ABOUT THIS TASK: Records appear below. Give all of them again, exactly.

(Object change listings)
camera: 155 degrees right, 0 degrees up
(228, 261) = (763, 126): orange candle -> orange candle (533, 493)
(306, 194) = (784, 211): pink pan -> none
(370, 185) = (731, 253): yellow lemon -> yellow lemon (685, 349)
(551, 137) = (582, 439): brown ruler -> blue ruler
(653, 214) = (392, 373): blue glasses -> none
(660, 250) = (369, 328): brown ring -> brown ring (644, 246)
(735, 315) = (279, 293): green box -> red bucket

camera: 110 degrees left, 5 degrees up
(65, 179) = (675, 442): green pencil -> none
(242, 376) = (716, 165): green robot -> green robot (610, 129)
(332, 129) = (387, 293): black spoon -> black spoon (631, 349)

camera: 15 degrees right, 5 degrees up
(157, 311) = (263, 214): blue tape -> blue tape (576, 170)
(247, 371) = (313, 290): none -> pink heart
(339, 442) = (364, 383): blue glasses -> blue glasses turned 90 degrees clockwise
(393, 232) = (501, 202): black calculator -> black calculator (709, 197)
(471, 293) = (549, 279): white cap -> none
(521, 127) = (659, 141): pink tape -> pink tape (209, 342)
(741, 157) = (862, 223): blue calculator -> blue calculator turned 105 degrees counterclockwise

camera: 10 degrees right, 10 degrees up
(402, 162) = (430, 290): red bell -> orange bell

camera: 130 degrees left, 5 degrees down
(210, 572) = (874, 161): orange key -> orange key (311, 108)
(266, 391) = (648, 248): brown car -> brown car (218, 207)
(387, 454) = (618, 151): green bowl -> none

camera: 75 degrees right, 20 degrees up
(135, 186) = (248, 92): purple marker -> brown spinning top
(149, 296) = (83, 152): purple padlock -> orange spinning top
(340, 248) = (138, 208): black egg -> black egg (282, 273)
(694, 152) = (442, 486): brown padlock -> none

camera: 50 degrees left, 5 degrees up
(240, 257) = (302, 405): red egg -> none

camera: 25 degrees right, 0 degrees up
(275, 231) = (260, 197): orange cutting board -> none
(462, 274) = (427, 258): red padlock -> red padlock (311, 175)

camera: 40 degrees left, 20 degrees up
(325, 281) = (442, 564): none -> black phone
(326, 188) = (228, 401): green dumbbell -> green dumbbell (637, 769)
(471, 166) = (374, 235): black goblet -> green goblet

FINISHED TASK:
camera: 155 degrees right, 0 degrees up
(228, 261) = (763, 126): orange candle -> orange candle (533, 493)
(306, 194) = (784, 211): pink pan -> none
(370, 185) = (731, 253): yellow lemon -> yellow lemon (685, 349)
(551, 137) = (582, 439): brown ruler -> blue ruler
(653, 214) = (392, 373): blue glasses -> none
(660, 250) = (369, 328): brown ring -> brown ring (644, 246)
(735, 315) = (279, 293): green box -> red bucket

camera: 110 degrees left, 5 degrees up
(65, 179) = (675, 442): green pencil -> none
(242, 376) = (716, 165): green robot -> green robot (610, 129)
(332, 129) = (387, 293): black spoon -> black spoon (631, 349)

camera: 15 degrees right, 5 degrees up
(157, 311) = (263, 214): blue tape -> blue tape (576, 170)
(247, 371) = (313, 290): none -> pink heart
(339, 442) = (364, 383): blue glasses -> blue glasses turned 90 degrees clockwise
(393, 232) = (501, 202): black calculator -> black calculator (709, 197)
(471, 293) = (549, 279): white cap -> none
(521, 127) = (659, 141): pink tape -> pink tape (209, 342)
(741, 157) = (862, 223): blue calculator -> blue calculator turned 105 degrees counterclockwise

camera: 10 degrees right, 10 degrees up
(402, 162) = (430, 290): red bell -> orange bell

camera: 130 degrees left, 5 degrees down
(210, 572) = (874, 161): orange key -> orange key (311, 108)
(266, 391) = (648, 248): brown car -> brown car (218, 207)
(387, 454) = (618, 151): green bowl -> none

camera: 75 degrees right, 20 degrees up
(135, 186) = (248, 92): purple marker -> brown spinning top
(149, 296) = (83, 152): purple padlock -> orange spinning top
(340, 248) = (138, 208): black egg -> black egg (282, 273)
(694, 152) = (442, 486): brown padlock -> none

camera: 50 degrees left, 5 degrees up
(240, 257) = (302, 405): red egg -> none

camera: 25 degrees right, 0 degrees up
(275, 231) = (260, 197): orange cutting board -> none
(462, 274) = (427, 258): red padlock -> red padlock (311, 175)

camera: 40 degrees left, 20 degrees up
(325, 281) = (442, 564): none -> black phone
(326, 188) = (228, 401): green dumbbell -> green dumbbell (637, 769)
(471, 166) = (374, 235): black goblet -> green goblet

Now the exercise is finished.